*What is needed*. Restate the data below word for word, omitting pictures.

*Supplied information*.

⁂

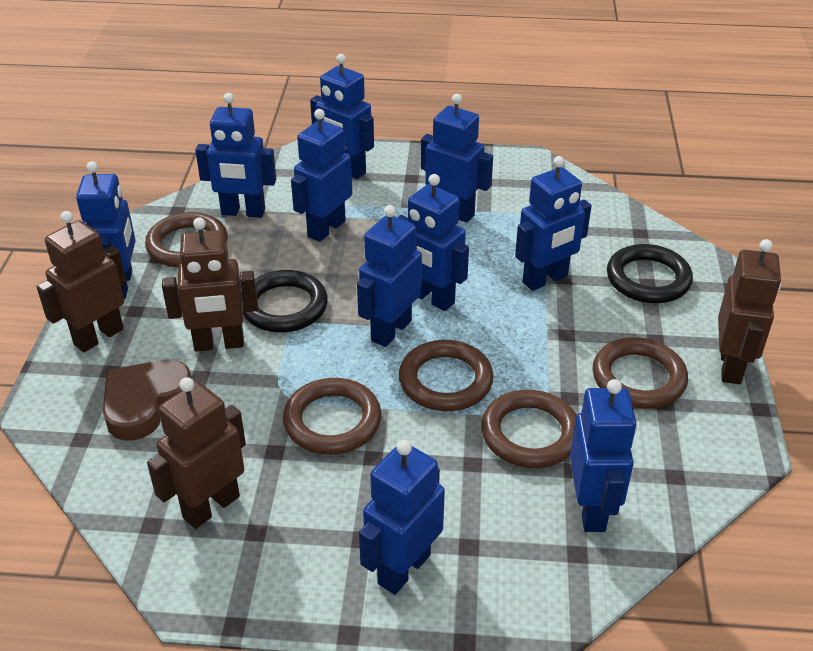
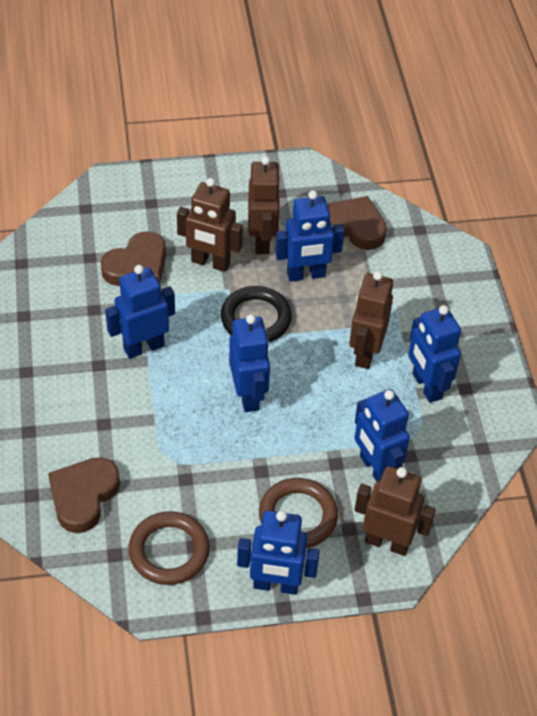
black ring: 2 -> 1
blue robot: 10 -> 6
brown heart: 1 -> 3
brown ring: 5 -> 2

⁂

*Problem solution*.
black ring: 2 -> 1
blue robot: 10 -> 6
brown heart: 1 -> 3
brown ring: 5 -> 2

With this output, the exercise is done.